Your goal: Search the entries below for the string "counterclockwise" and copy the lines that hold it.

Records shown:

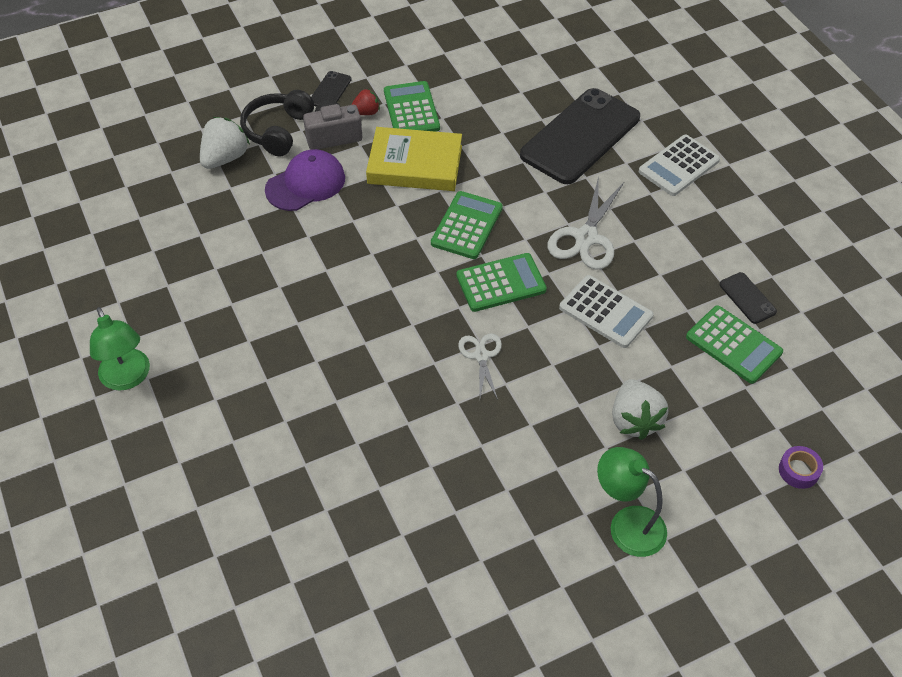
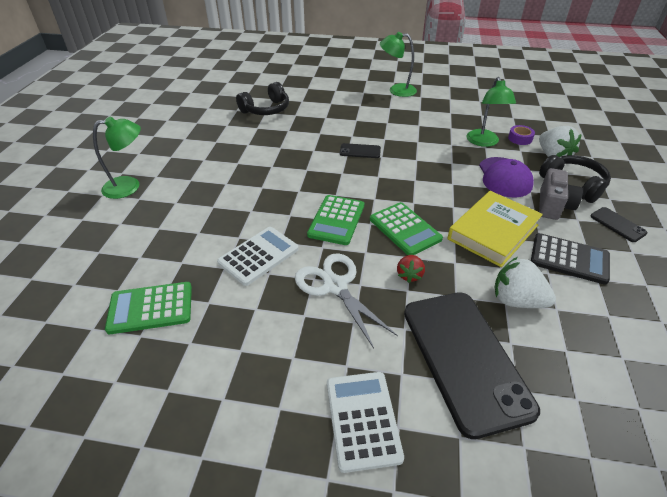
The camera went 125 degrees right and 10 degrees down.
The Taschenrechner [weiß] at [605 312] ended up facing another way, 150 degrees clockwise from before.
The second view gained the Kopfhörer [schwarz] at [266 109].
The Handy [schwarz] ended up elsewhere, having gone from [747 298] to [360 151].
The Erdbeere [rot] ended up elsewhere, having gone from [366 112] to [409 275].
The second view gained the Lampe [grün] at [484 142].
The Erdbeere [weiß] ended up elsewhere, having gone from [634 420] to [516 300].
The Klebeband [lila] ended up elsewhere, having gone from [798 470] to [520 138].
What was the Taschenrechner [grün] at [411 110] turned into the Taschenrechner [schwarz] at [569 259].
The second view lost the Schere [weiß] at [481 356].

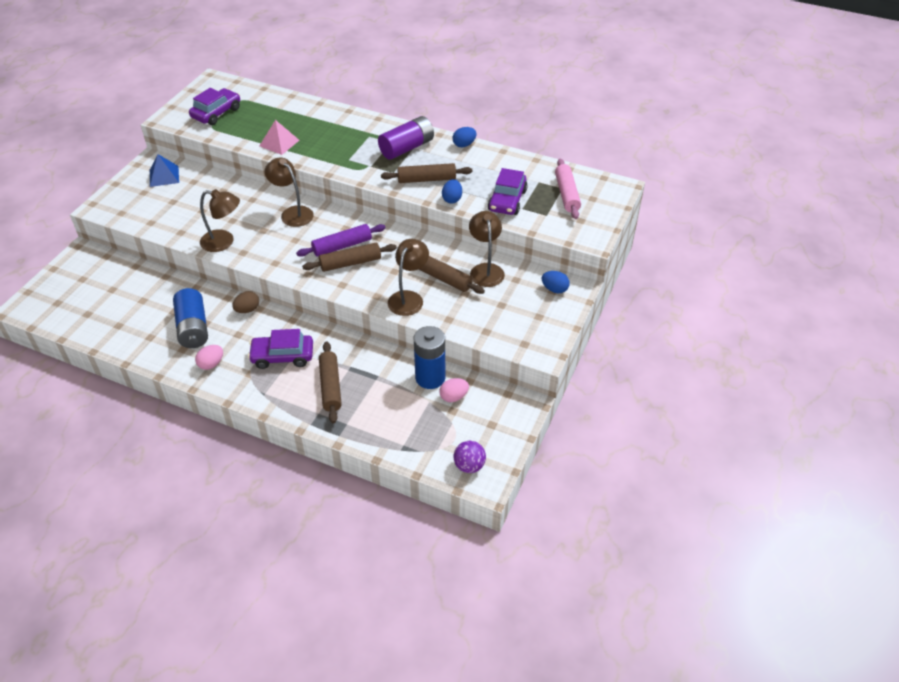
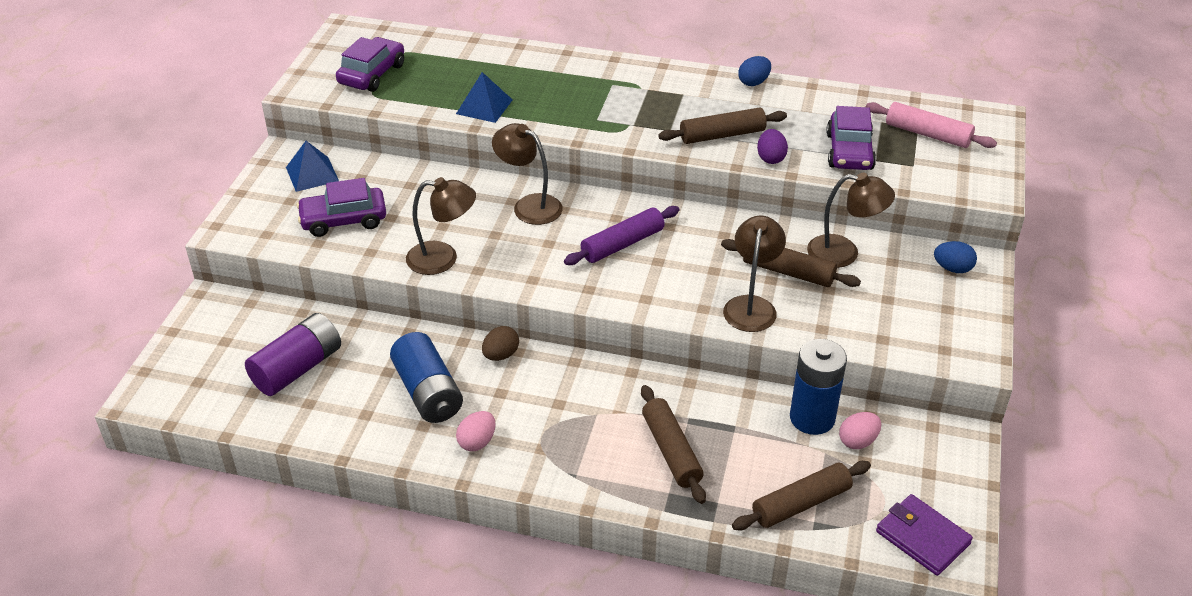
The camera went 10 degrees left and 5 degrees down.
The Batterie [lila] ended up elsewhere, having gone from [407 148] to [297 368].
The Auto [lila] ended up elsewhere, having gone from [282 356] to [343 220].
What was the Pyramide [rosa] at [279 143] turned into the Pyramide [blau] at [484 106].
The Nudelholz [braun] ended up elsewhere, having gone from [350 263] to [801 503].
What was the Ei [blau] at [452 199] turned into the Ei [lila] at [770 158].
The Lampe [braun] at [485 270] ended up facing another way, 120 degrees clockwise from before.
The Nudelholz [rosa] at [566 194] ended up facing another way, 45 degrees counterclockwise from before.
Where the Ball [lila] stood at [469 466], the Geldbörse [lila] came to stand at [922 537].

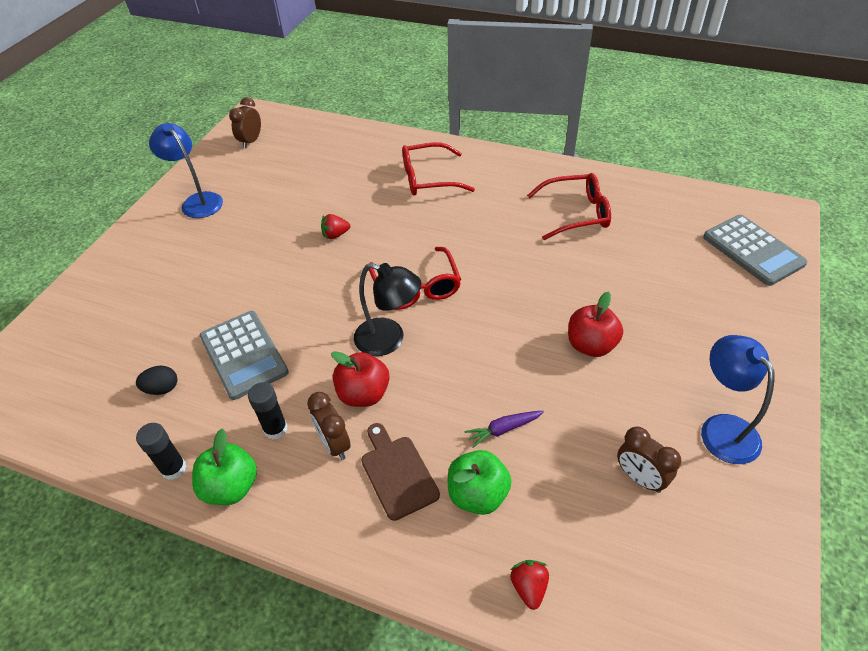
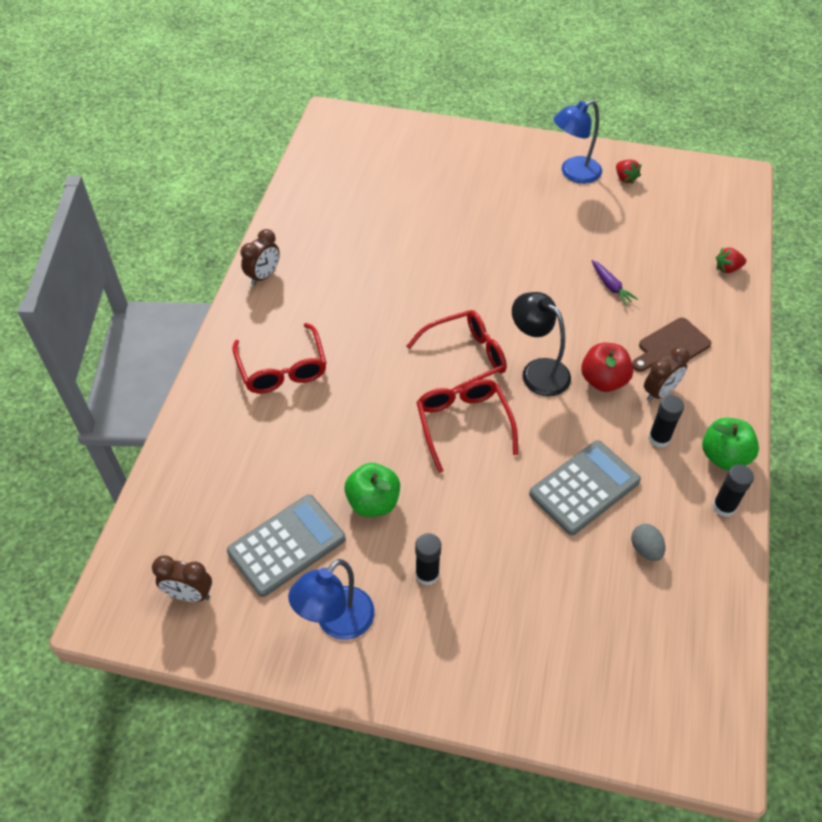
The camera went 100 degrees left and 5 degrees up.
The Taschenrechner [grau] ended up elsewhere, having gone from [753 250] to [286 545].
The Wecker [braun] ended up elsewhere, having gone from [640 478] to [263 276].
The Apfel [grün] ended up elsewhere, having gone from [478 494] to [373 502].
The second view gained the Klebestift [schwarz] at [427 574].
The Brille [rot] ended up elsewhere, having gone from [577 213] to [463 423].
The Lampe [schwarz] at [389 340] ended up facing another way, 60 degrees counterclockwise from before.
The Erdbeere [rot] ended up elsewhere, having gone from [335 235] to [625 178].
What was the Ei [schwarz] at [162 389] turned into the Ei [grau] at [645 549].
The second view lost the Apfel [rot] at [591 345].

Answer to this exercise:
The Nudelholz [rosa] at [566 194] ended up facing another way, 45 degrees counterclockwise from before.
The Lampe [schwarz] at [389 340] ended up facing another way, 60 degrees counterclockwise from before.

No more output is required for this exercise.